--- START OF Records to use ---

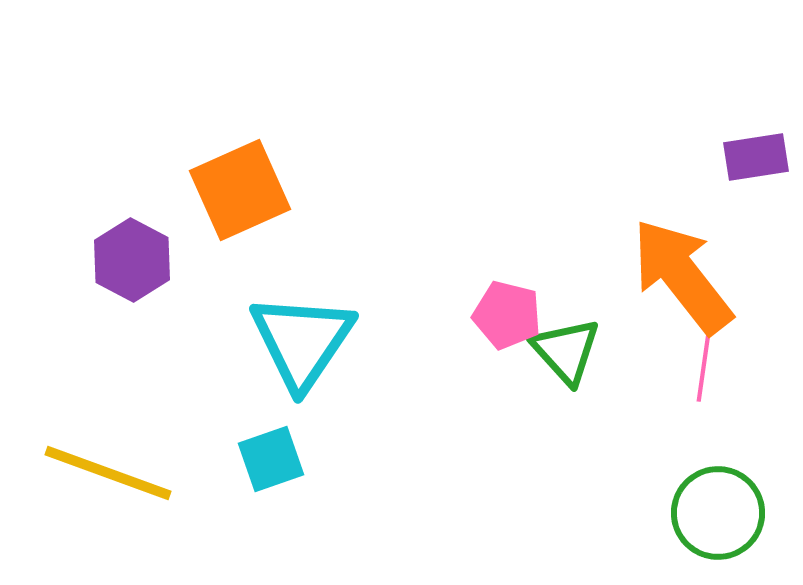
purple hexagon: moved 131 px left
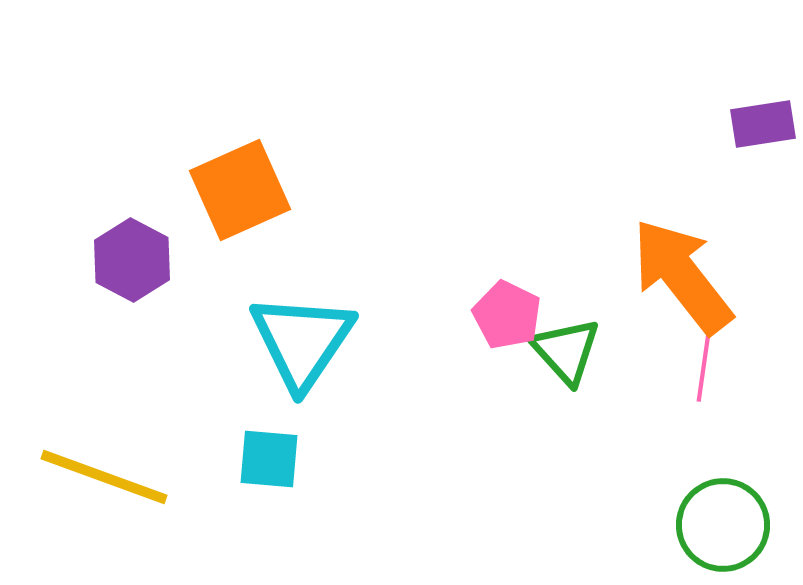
purple rectangle: moved 7 px right, 33 px up
pink pentagon: rotated 12 degrees clockwise
cyan square: moved 2 px left; rotated 24 degrees clockwise
yellow line: moved 4 px left, 4 px down
green circle: moved 5 px right, 12 px down
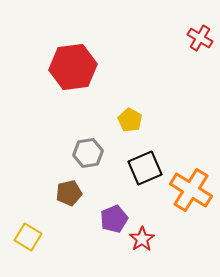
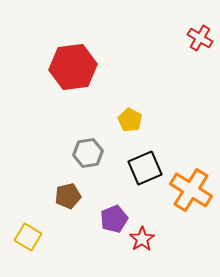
brown pentagon: moved 1 px left, 3 px down
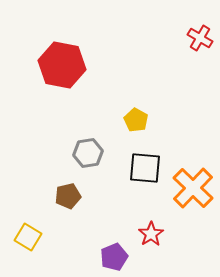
red hexagon: moved 11 px left, 2 px up; rotated 18 degrees clockwise
yellow pentagon: moved 6 px right
black square: rotated 28 degrees clockwise
orange cross: moved 2 px right, 2 px up; rotated 12 degrees clockwise
purple pentagon: moved 38 px down
red star: moved 9 px right, 5 px up
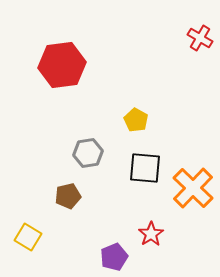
red hexagon: rotated 18 degrees counterclockwise
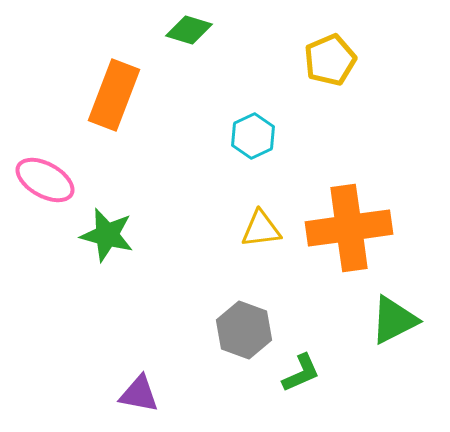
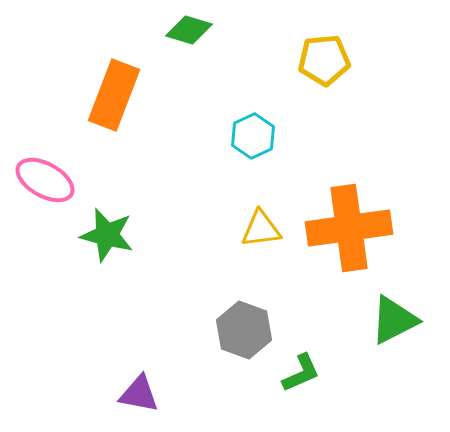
yellow pentagon: moved 6 px left; rotated 18 degrees clockwise
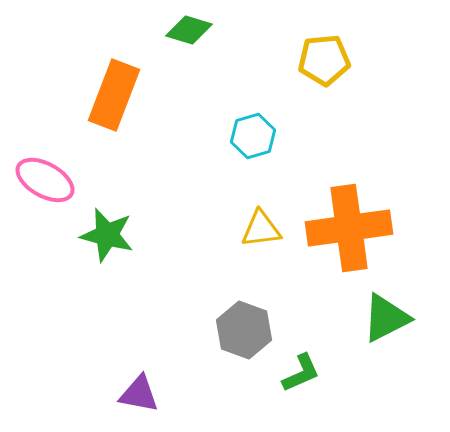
cyan hexagon: rotated 9 degrees clockwise
green triangle: moved 8 px left, 2 px up
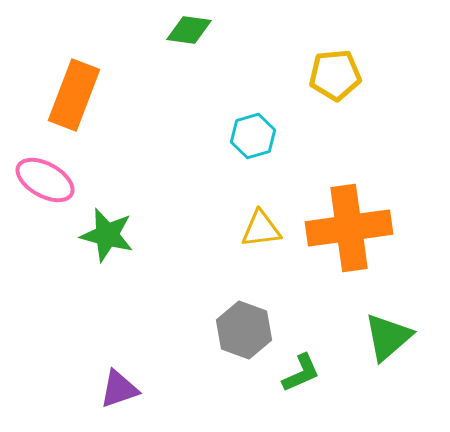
green diamond: rotated 9 degrees counterclockwise
yellow pentagon: moved 11 px right, 15 px down
orange rectangle: moved 40 px left
green triangle: moved 2 px right, 19 px down; rotated 14 degrees counterclockwise
purple triangle: moved 20 px left, 5 px up; rotated 30 degrees counterclockwise
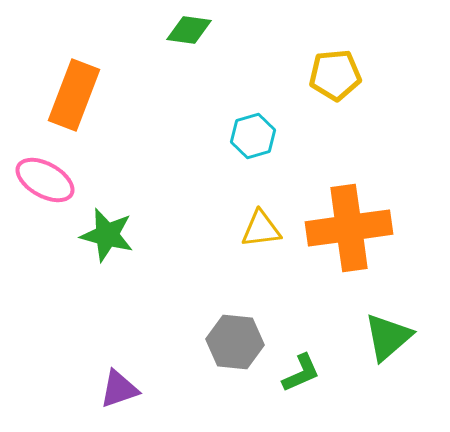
gray hexagon: moved 9 px left, 12 px down; rotated 14 degrees counterclockwise
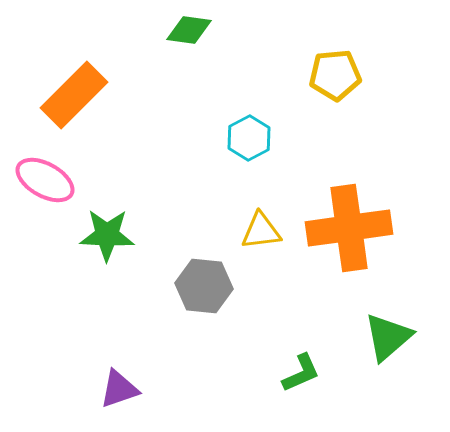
orange rectangle: rotated 24 degrees clockwise
cyan hexagon: moved 4 px left, 2 px down; rotated 12 degrees counterclockwise
yellow triangle: moved 2 px down
green star: rotated 12 degrees counterclockwise
gray hexagon: moved 31 px left, 56 px up
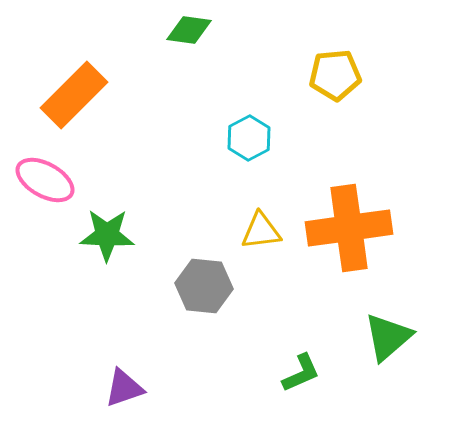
purple triangle: moved 5 px right, 1 px up
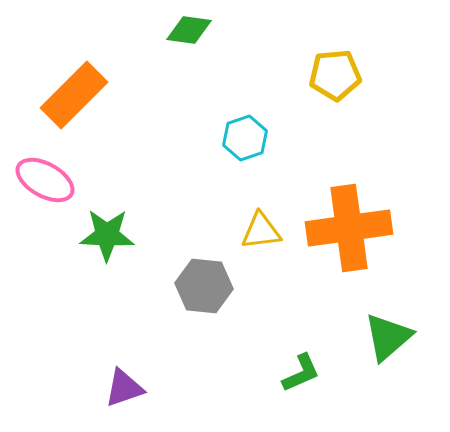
cyan hexagon: moved 4 px left; rotated 9 degrees clockwise
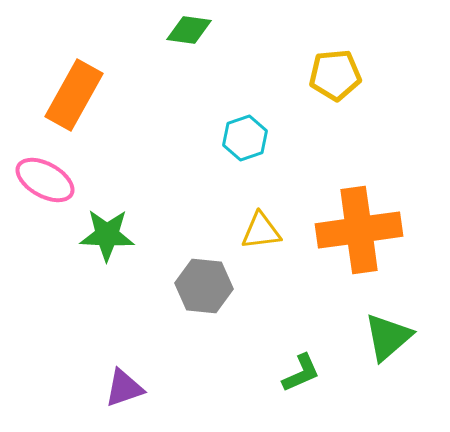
orange rectangle: rotated 16 degrees counterclockwise
orange cross: moved 10 px right, 2 px down
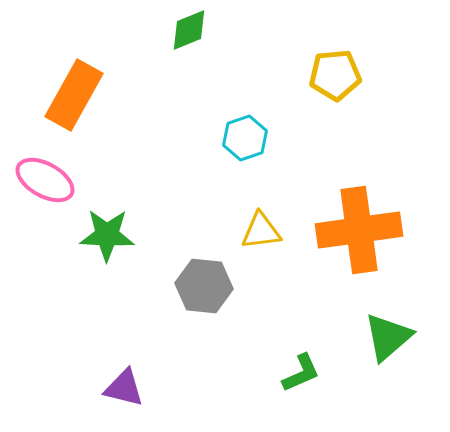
green diamond: rotated 30 degrees counterclockwise
purple triangle: rotated 33 degrees clockwise
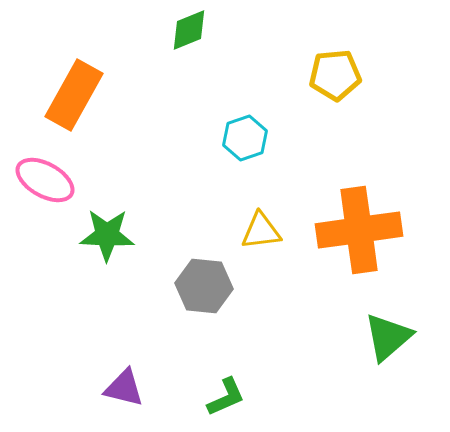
green L-shape: moved 75 px left, 24 px down
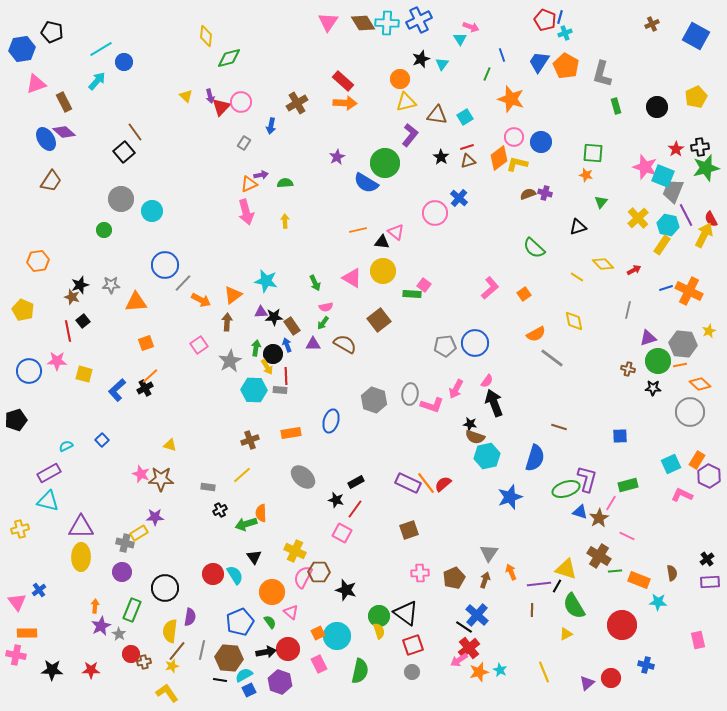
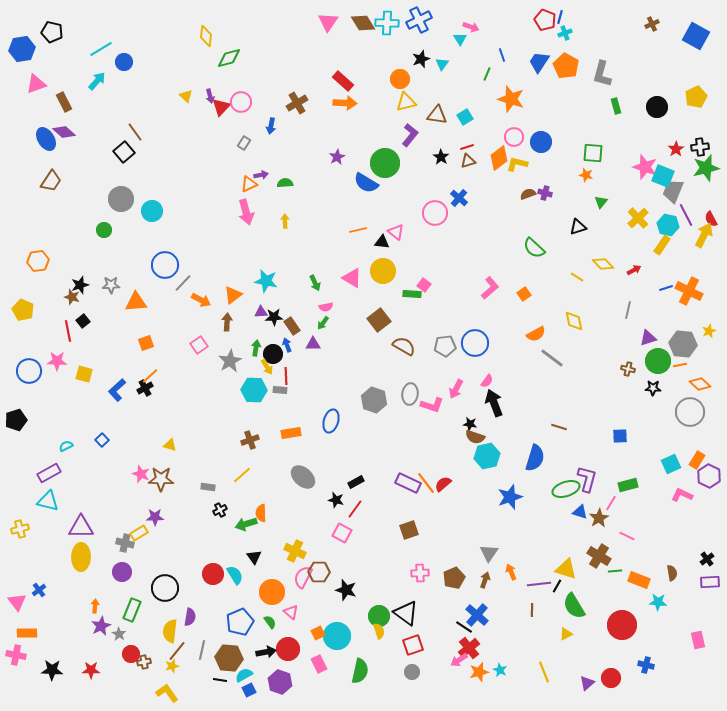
brown semicircle at (345, 344): moved 59 px right, 2 px down
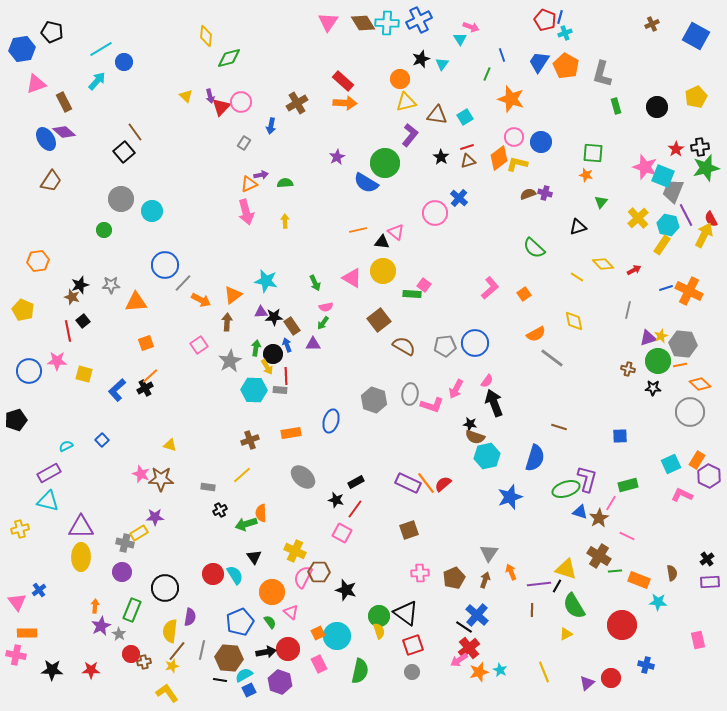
yellow star at (709, 331): moved 48 px left, 5 px down
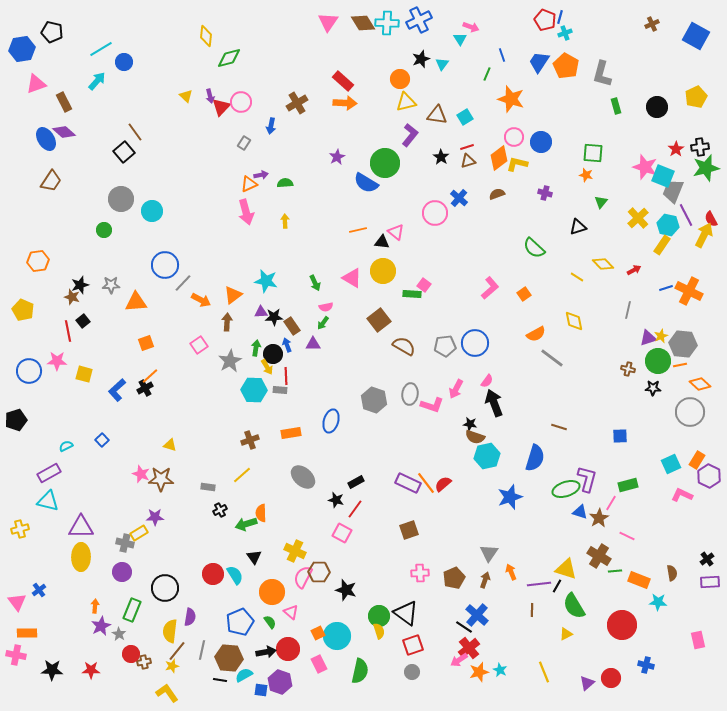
brown semicircle at (528, 194): moved 31 px left
blue square at (249, 690): moved 12 px right; rotated 32 degrees clockwise
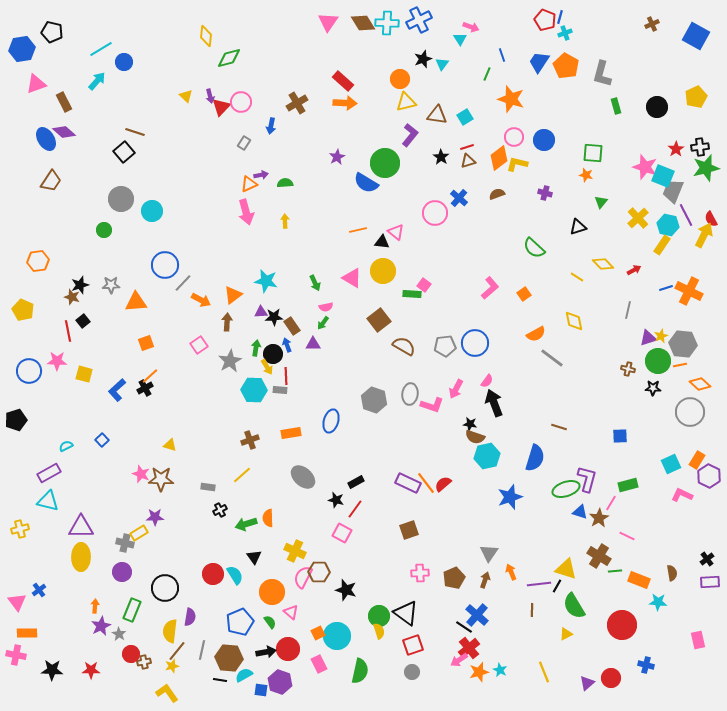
black star at (421, 59): moved 2 px right
brown line at (135, 132): rotated 36 degrees counterclockwise
blue circle at (541, 142): moved 3 px right, 2 px up
orange semicircle at (261, 513): moved 7 px right, 5 px down
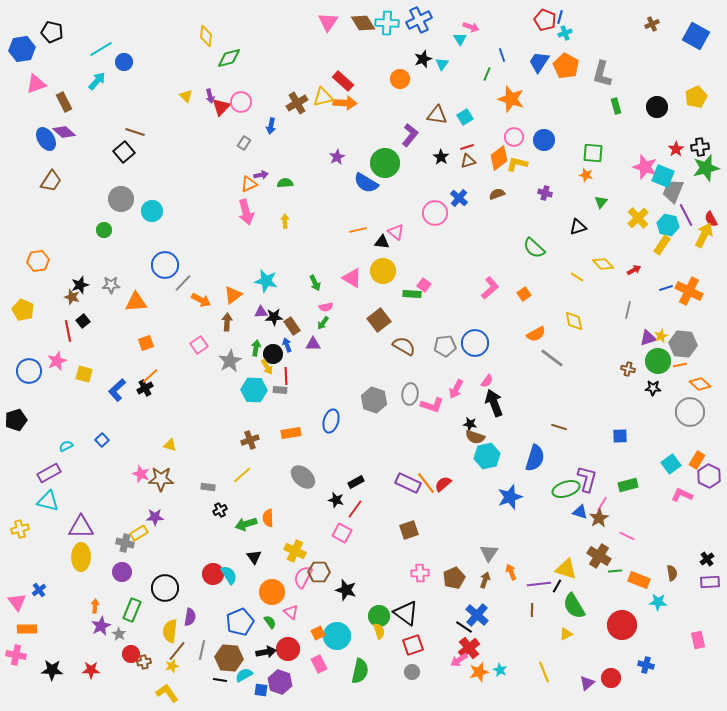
yellow triangle at (406, 102): moved 83 px left, 5 px up
pink star at (57, 361): rotated 24 degrees counterclockwise
cyan square at (671, 464): rotated 12 degrees counterclockwise
pink line at (611, 503): moved 9 px left, 1 px down
cyan semicircle at (235, 575): moved 6 px left
orange rectangle at (27, 633): moved 4 px up
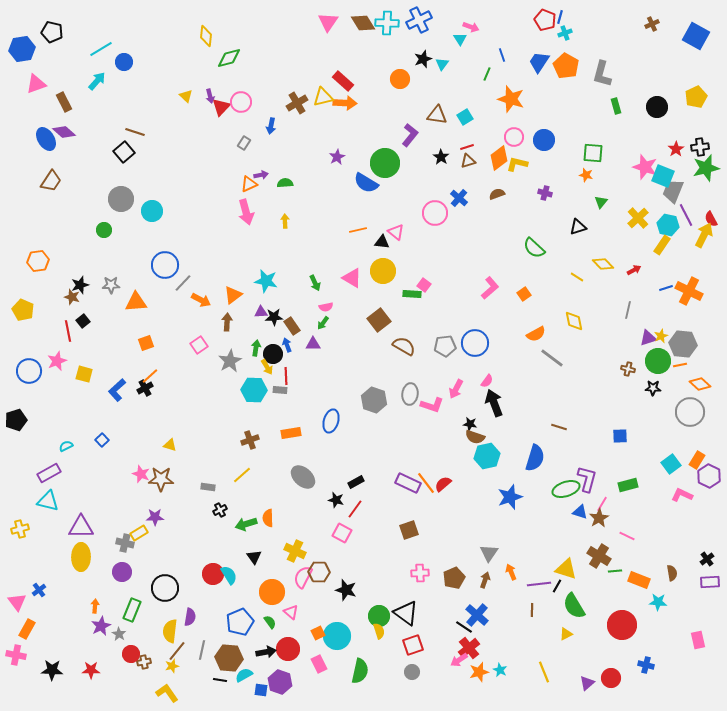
orange rectangle at (27, 629): rotated 60 degrees counterclockwise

--- END OF Records to use ---

◆ Stated task ◆
Put into a JSON list of strings the lines of the entries that begin with the line containing "cyan hexagon: rotated 9 degrees clockwise" and end with the line containing "purple triangle: moved 20", both included, one string per line. Leave out the picture markers and any blank lines.

◆ Result of this exercise ◆
[
  "cyan hexagon: rotated 9 degrees clockwise",
  "green triangle: moved 8 px left, 2 px up",
  "green diamond: rotated 9 degrees counterclockwise",
  "yellow pentagon: moved 11 px right, 15 px down",
  "orange rectangle: moved 40 px left",
  "green triangle: moved 2 px right, 19 px down; rotated 14 degrees counterclockwise",
  "purple triangle: moved 20 px left, 5 px up; rotated 30 degrees counterclockwise"
]